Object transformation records
* * * * * * * * *
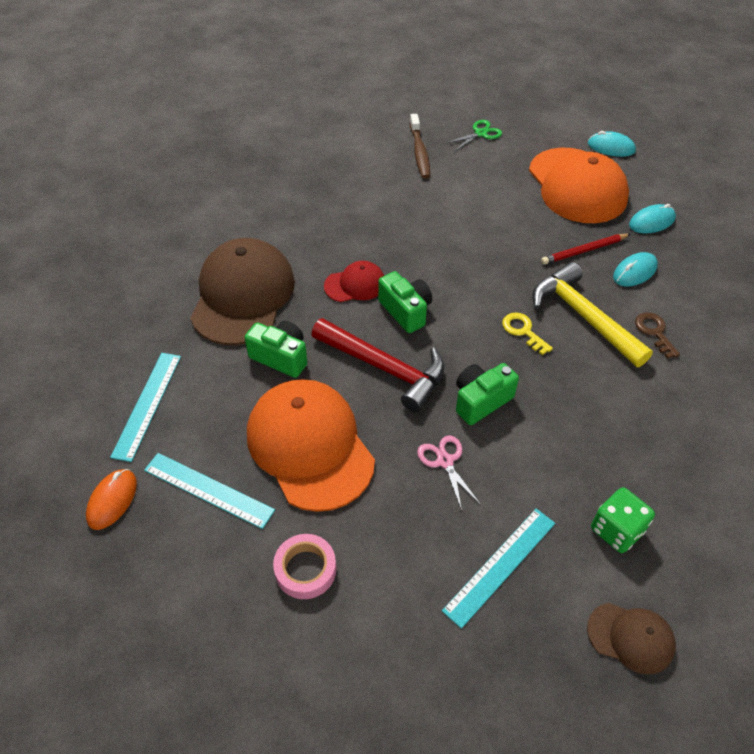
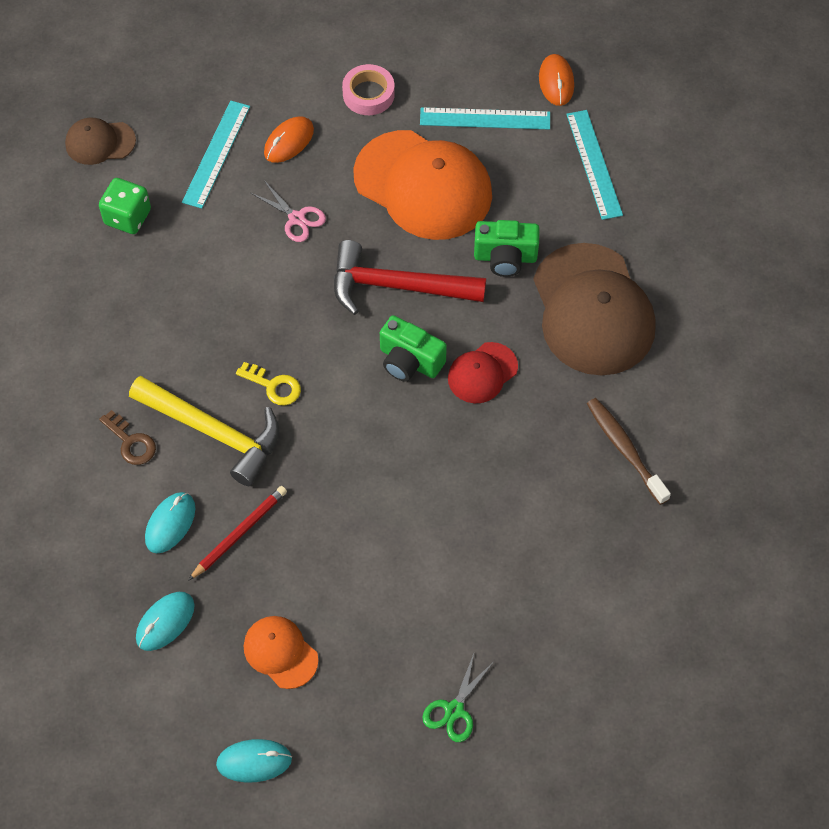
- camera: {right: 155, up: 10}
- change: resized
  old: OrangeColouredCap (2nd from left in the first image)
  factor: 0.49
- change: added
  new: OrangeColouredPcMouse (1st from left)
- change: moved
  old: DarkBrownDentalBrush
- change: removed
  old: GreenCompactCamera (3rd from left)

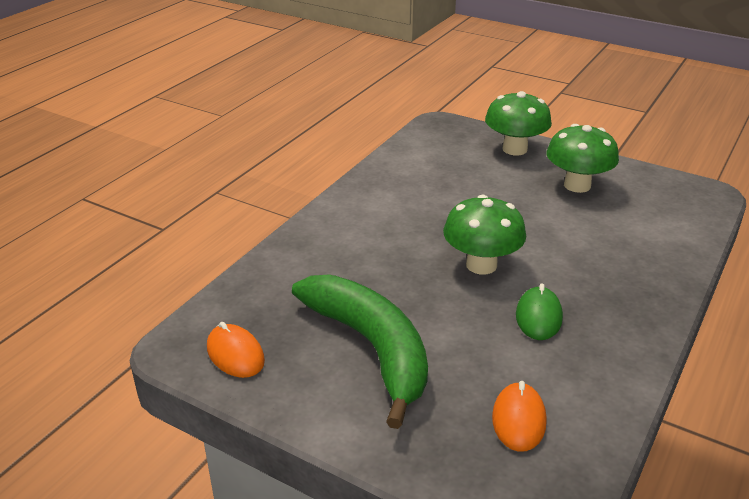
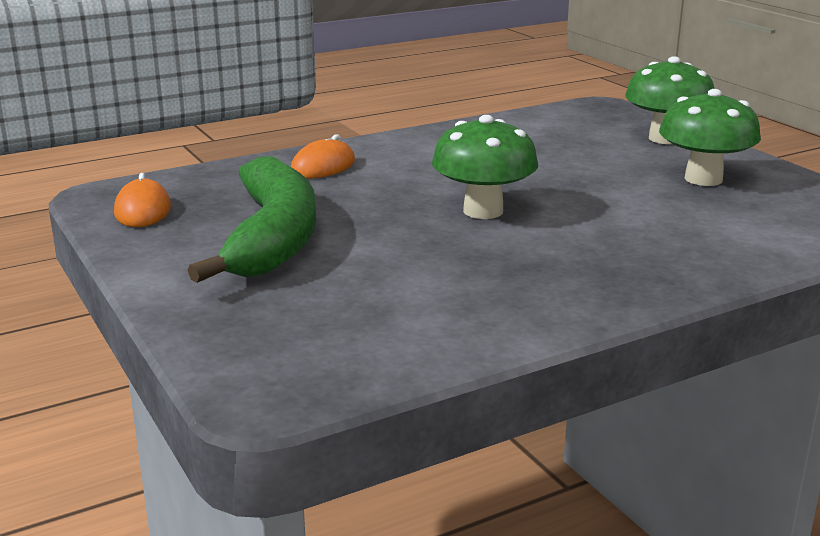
- camera: {right: 30, up: -10}
- change: moved
  old: OrangeColouredPcMouse (2nd from left)
- change: removed
  old: GreenPcMouse

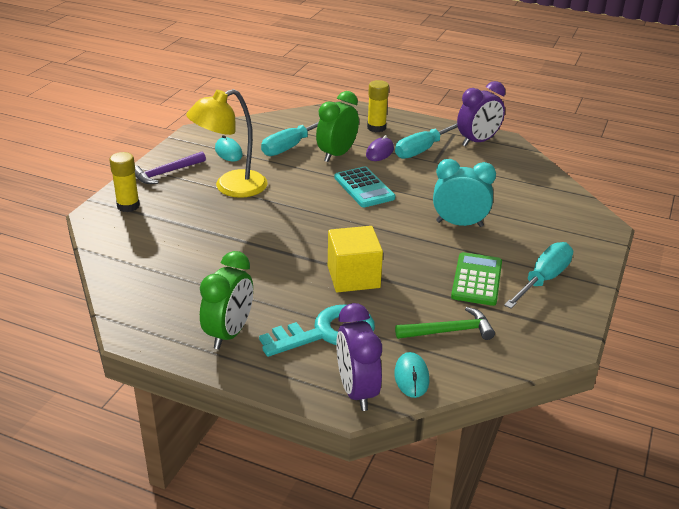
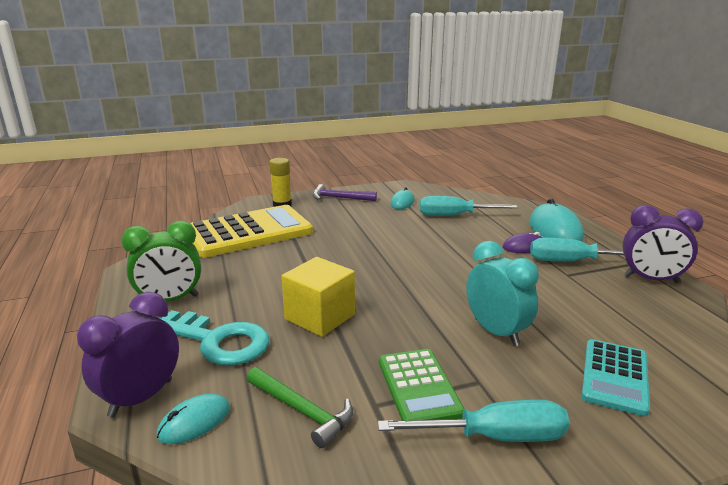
- camera: {right: 50, up: -10}
- change: added
  new: YellowPocketCalculator
- change: turned
  old: GreenPocketCalculator
  degrees: 105
- change: replaced
  old: YellowGlue (2nd from left)
  new: TealPcMouse (3rd from left)
- change: moved
  old: TealPocketCalculator
- change: removed
  old: YellowReadingLamp
- change: removed
  old: GreenBedsideClock (2nd from left)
* * * * * * * * *
Search the data for the string "from". List each line that has it.

  old: OrangeColouredCap (2nd from left in the first image)
  new: OrangeColouredPcMouse (1st from left)
  old: GreenCompactCamera (3rd from left)
  old: OrangeColouredPcMouse (2nd from left)
  old: YellowGlue (2nd from left)
  new: TealPcMouse (3rd from left)
  old: GreenBedsideClock (2nd from left)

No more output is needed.